RECORDS TO USE
--------------------------------------------------

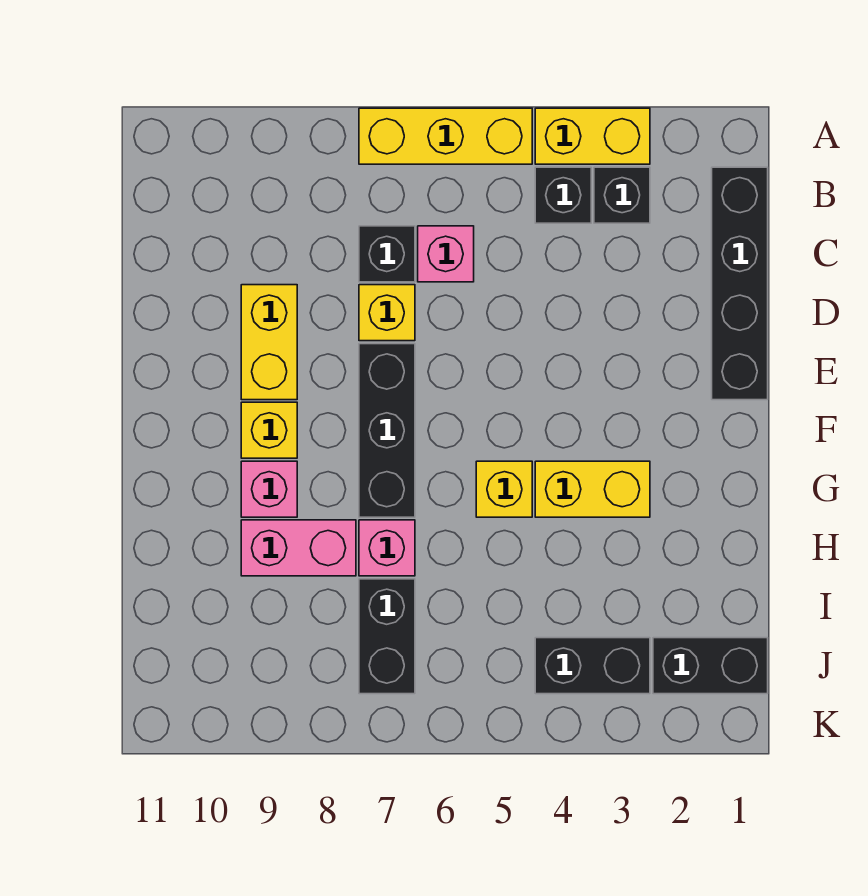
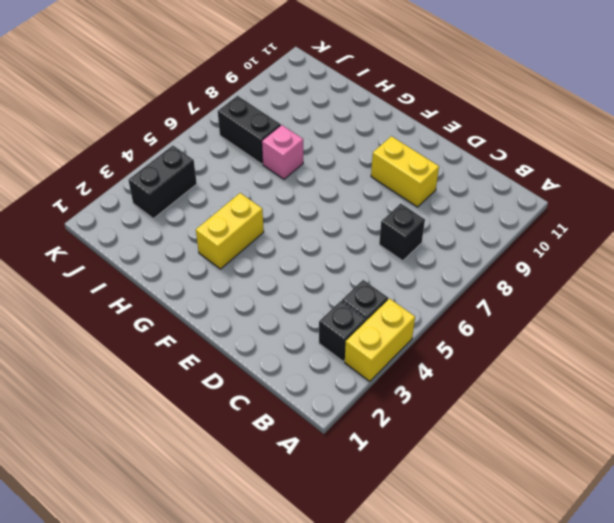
none -> yellow brick A5:A7 level 1
none -> black brick B1:E1 level 1
none -> pink brick C6 level 1

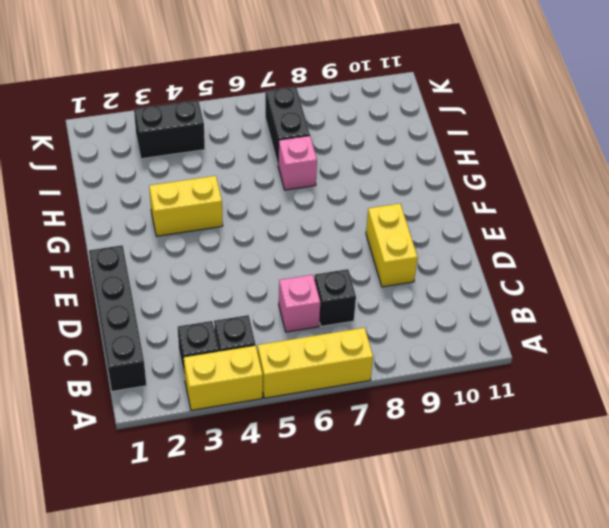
none -> yellow brick D7 level 1
none -> black brick E7:G7 level 1
none -> yellow brick F9 level 1

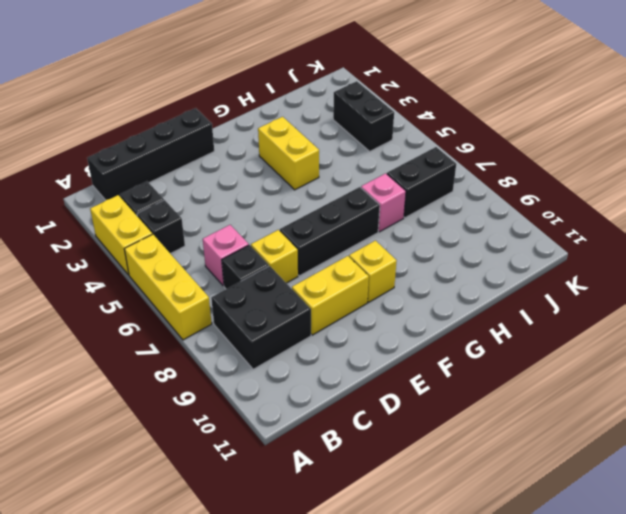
black brick B8:C9 level 1 -> none
none -> yellow brick G5 level 1
none -> pink brick G9 level 1
none -> pink brick H8:H9 level 1

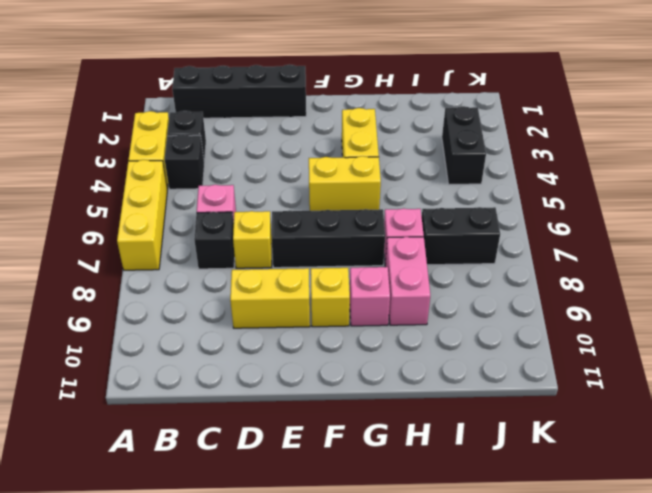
yellow brick F5:G5 level 1 -> yellow brick G5 level 1
none -> black brick J1:J2 level 1

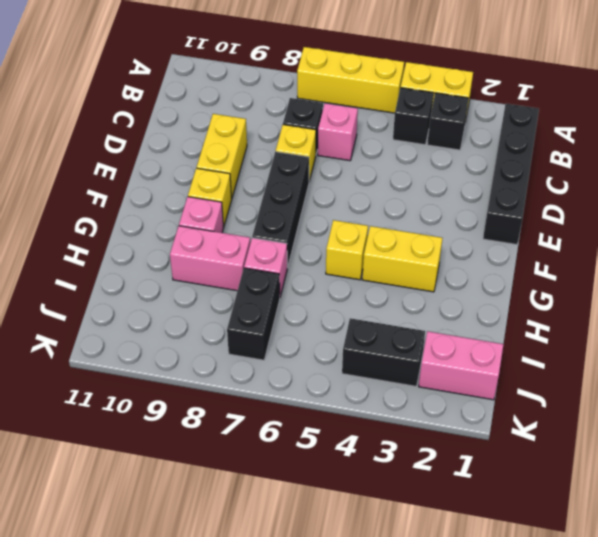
pink brick J1:J2 level 1 -> black brick J1:J2 level 1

--------------------------------------------------

ABOUT THIS TASK
Count how many lines of the listing above include the word "none", then reply with that count and no other text.

TASK ANSWER
11